Copy the records below word for word, starting with the first line and going on through the line that reads "pink circle: moved 3 px right".
[start]
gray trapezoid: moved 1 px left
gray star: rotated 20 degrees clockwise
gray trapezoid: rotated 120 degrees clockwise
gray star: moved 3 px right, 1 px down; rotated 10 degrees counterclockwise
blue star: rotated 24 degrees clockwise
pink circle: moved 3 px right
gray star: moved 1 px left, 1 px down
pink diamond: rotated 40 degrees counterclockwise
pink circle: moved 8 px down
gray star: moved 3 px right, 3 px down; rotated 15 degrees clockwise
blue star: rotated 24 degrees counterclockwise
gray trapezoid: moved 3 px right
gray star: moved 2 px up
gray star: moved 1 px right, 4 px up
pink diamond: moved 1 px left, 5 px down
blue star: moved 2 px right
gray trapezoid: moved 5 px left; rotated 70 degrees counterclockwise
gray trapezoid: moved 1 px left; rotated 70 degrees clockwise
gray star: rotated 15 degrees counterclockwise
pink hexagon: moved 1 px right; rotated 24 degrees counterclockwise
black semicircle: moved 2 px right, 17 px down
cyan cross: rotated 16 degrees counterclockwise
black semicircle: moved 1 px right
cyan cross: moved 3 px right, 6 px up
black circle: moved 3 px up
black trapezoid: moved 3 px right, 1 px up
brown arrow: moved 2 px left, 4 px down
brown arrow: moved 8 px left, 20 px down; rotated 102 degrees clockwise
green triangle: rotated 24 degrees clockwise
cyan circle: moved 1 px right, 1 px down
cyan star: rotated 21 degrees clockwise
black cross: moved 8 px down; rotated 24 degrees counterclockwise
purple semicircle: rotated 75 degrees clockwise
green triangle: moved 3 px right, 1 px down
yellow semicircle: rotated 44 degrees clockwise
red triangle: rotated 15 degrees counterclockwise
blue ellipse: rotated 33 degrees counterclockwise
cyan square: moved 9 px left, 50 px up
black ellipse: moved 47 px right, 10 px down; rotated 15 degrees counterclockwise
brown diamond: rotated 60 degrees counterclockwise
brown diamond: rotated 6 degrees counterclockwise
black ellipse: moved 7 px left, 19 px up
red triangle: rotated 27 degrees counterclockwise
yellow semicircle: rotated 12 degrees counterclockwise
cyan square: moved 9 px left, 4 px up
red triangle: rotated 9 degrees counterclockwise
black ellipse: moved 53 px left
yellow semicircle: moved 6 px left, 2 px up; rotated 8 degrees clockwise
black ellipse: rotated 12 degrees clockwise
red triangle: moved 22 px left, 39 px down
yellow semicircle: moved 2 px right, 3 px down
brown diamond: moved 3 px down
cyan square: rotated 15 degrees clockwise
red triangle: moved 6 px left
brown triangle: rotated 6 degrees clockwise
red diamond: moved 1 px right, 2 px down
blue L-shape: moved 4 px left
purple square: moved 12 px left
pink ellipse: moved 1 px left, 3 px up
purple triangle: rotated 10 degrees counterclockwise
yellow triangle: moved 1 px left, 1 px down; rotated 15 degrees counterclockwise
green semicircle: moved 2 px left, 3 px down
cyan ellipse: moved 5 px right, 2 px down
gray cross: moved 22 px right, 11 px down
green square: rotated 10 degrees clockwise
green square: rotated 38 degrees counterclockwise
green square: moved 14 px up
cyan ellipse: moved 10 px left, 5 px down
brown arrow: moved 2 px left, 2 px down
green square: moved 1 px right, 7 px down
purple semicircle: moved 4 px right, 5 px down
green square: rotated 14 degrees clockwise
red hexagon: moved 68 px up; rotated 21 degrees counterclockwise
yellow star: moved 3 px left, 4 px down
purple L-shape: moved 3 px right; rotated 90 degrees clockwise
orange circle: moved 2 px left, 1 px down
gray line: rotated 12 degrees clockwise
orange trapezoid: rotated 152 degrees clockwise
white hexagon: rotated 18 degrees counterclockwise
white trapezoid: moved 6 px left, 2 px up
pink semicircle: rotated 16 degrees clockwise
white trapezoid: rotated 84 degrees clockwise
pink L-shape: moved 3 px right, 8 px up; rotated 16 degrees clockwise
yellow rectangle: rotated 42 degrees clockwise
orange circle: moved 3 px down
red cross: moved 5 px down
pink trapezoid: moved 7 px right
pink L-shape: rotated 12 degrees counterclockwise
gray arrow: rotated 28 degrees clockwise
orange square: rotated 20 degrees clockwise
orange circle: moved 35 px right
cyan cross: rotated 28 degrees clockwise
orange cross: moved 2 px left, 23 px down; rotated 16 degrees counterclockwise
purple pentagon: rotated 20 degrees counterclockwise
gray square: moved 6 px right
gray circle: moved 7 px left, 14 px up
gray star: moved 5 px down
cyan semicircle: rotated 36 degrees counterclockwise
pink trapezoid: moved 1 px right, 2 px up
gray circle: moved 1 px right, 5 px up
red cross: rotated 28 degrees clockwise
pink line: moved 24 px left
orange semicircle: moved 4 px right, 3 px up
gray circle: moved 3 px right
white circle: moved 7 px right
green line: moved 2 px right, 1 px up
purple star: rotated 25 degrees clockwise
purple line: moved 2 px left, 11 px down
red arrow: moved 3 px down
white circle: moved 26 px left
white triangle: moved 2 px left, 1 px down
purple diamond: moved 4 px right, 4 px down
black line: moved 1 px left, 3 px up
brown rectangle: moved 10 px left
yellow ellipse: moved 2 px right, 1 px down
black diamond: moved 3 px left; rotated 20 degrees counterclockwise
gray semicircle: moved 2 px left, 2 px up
[end]
*COMPLETE RESPONSE*:
gray trapezoid: moved 1 px left
gray star: rotated 20 degrees clockwise
gray trapezoid: rotated 120 degrees clockwise
gray star: moved 3 px right, 1 px down; rotated 10 degrees counterclockwise
blue star: rotated 24 degrees clockwise
pink circle: moved 3 px right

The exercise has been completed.